Format the lines from the one containing "34: (50, 735)" through the one containing "57: (61, 230)", inclusive, as a JSON list of strings with one string per line and blank lines omitted.

>> start

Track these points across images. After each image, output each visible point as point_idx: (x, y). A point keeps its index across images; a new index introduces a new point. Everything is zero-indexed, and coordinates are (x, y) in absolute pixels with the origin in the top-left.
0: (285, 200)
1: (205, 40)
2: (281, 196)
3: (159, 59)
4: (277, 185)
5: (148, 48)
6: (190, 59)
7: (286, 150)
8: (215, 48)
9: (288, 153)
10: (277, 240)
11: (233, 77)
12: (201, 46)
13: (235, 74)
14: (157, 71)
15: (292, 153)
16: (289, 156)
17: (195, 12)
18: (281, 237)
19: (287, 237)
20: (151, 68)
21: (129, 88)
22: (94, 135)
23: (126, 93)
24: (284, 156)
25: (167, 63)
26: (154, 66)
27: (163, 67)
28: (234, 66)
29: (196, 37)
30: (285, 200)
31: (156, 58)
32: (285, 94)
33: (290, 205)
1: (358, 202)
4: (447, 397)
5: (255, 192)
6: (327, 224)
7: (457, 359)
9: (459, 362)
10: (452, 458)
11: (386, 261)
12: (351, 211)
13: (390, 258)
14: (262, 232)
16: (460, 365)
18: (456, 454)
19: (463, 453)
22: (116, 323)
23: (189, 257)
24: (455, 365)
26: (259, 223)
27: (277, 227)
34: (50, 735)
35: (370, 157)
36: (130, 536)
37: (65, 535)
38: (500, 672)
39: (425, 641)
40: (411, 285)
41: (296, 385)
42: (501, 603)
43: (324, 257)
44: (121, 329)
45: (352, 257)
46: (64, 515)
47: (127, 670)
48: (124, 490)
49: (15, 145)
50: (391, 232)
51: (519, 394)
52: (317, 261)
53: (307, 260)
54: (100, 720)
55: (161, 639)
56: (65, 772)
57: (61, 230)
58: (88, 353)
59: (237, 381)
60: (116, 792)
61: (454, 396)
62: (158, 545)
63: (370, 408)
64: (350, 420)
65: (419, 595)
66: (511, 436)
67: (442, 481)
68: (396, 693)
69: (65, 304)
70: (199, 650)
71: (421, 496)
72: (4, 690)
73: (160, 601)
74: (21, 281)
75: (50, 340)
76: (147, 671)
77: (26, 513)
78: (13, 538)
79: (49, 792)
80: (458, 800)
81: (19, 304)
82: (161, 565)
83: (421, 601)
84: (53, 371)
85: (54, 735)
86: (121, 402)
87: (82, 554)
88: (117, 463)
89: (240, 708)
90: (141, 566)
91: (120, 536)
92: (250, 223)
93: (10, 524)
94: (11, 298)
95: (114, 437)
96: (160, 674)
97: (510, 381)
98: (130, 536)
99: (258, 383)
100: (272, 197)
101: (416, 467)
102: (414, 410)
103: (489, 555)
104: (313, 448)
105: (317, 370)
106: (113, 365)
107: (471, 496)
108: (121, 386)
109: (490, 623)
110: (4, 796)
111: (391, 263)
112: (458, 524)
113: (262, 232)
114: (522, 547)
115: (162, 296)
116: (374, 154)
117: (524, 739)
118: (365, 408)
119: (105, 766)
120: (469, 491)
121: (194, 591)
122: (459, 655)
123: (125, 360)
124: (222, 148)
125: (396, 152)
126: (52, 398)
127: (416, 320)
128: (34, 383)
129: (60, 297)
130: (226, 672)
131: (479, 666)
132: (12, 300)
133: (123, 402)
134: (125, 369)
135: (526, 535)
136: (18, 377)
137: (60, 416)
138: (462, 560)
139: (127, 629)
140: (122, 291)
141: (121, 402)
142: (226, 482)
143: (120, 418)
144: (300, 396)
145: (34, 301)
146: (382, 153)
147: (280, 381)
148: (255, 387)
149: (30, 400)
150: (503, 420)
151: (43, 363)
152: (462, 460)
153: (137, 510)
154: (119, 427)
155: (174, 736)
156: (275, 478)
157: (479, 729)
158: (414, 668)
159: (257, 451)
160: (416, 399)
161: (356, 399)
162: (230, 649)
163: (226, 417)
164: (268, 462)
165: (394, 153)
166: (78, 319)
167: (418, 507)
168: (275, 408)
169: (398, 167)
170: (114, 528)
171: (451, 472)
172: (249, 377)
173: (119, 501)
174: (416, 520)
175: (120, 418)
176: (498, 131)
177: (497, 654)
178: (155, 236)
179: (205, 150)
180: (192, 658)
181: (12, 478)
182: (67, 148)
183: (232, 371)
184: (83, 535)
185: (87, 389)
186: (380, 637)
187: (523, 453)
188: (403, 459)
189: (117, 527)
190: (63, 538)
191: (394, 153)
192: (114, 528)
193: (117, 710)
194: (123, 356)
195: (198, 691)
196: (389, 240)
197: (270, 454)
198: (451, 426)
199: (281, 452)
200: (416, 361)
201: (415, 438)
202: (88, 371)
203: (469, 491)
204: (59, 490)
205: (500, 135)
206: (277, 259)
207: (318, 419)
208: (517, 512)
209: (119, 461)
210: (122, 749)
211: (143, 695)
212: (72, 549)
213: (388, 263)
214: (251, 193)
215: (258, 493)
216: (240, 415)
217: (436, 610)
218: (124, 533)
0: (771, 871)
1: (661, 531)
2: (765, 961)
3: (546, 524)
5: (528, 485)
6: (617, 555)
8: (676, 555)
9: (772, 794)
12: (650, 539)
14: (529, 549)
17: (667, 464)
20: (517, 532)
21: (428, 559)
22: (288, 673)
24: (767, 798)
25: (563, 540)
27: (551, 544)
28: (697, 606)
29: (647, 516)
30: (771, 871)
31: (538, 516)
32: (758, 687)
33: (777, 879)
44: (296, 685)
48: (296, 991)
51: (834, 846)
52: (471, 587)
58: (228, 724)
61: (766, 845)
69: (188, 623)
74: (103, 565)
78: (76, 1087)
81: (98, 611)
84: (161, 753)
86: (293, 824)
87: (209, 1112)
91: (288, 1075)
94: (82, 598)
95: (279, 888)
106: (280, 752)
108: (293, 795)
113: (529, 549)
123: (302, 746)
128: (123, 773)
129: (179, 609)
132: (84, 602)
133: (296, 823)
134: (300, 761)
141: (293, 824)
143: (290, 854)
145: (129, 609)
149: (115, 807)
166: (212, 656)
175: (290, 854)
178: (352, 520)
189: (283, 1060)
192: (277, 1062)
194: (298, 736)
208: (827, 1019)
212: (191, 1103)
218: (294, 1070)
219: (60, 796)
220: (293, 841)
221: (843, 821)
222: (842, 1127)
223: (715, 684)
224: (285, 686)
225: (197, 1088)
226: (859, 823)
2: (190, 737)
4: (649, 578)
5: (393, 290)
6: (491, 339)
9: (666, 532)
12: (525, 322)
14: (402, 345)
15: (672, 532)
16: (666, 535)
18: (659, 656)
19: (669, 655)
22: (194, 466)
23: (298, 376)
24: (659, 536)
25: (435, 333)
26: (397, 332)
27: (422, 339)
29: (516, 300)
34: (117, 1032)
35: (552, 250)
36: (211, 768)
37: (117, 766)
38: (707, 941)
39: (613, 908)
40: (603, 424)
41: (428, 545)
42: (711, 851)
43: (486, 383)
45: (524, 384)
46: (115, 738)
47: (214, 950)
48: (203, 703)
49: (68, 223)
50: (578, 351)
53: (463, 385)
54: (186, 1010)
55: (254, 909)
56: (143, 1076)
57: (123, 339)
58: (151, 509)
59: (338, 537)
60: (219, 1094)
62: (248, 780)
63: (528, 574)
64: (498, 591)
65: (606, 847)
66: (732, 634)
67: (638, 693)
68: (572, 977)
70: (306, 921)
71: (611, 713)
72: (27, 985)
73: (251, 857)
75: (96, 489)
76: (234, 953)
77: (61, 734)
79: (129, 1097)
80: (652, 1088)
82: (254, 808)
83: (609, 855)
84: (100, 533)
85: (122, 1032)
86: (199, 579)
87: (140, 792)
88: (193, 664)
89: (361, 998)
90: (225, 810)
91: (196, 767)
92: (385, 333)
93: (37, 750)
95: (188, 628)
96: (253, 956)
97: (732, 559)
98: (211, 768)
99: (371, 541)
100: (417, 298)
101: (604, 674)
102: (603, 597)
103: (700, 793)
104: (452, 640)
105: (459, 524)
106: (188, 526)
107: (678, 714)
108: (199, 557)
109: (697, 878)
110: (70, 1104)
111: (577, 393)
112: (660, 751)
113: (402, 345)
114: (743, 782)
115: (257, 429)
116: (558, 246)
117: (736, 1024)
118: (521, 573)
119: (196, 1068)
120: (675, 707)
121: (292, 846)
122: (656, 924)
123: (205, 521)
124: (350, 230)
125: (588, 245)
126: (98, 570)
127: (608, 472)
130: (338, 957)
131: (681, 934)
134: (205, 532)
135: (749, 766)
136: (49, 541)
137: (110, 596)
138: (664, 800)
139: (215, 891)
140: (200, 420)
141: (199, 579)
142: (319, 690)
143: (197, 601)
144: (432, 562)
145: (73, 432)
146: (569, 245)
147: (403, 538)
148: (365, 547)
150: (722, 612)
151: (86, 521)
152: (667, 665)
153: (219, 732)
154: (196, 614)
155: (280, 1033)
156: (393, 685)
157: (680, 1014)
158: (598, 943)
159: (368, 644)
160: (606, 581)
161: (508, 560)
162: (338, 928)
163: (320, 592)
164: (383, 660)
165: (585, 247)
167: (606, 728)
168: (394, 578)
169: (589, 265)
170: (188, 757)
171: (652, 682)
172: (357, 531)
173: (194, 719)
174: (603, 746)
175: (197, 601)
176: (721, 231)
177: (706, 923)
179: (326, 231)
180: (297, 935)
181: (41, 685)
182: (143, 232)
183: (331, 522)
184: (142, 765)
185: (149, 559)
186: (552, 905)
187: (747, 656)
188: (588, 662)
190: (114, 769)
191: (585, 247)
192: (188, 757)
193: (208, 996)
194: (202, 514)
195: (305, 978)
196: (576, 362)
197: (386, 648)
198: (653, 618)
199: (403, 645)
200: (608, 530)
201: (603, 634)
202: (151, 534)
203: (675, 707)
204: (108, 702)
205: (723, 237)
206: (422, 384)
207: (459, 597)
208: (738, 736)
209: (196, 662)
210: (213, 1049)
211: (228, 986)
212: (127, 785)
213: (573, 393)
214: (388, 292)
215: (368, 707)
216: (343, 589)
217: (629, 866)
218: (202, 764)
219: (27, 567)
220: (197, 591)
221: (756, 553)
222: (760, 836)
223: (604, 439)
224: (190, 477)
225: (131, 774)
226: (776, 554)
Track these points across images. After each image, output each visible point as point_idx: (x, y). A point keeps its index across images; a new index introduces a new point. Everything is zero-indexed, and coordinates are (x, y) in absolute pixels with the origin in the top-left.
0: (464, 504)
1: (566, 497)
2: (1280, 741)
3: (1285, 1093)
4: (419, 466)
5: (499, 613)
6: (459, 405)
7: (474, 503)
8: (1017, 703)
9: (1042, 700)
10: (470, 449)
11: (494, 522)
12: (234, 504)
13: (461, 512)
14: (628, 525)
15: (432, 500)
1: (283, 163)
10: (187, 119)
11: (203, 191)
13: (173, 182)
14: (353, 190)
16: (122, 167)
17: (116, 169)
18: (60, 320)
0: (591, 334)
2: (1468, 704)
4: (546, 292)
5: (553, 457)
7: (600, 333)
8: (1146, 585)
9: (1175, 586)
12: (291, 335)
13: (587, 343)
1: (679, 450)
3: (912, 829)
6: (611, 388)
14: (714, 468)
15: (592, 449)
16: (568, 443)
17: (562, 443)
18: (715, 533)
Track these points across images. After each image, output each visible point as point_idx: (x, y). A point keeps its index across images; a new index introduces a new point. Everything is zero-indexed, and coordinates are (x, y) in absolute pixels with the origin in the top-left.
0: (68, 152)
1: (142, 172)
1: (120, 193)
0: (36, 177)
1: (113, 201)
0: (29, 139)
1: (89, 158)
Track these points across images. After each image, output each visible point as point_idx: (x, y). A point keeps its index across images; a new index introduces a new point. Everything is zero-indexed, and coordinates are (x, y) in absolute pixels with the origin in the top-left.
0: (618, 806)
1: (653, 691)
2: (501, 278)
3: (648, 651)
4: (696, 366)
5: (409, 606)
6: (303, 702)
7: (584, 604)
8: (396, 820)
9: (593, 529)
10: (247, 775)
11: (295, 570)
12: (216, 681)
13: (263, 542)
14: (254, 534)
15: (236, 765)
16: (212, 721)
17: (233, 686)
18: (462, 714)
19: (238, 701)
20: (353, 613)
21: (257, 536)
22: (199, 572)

>> end

**SOLUTION**.
[
  "34: (50, 735)",
  "35: (370, 157)",
  "36: (130, 536)",
  "37: (65, 535)",
  "38: (500, 672)",
  "39: (425, 641)",
  "40: (411, 285)",
  "41: (296, 385)",
  "42: (501, 603)",
  "43: (324, 257)",
  "44: (121, 329)",
  "45: (352, 257)",
  "46: (64, 515)",
  "47: (127, 670)",
  "48: (124, 490)",
  "49: (15, 145)",
  "50: (391, 232)",
  "51: (519, 394)",
  "52: (317, 261)",
  "53: (307, 260)",
  "54: (100, 720)",
  "55: (161, 639)",
  "56: (65, 772)",
  "57: (61, 230)"
]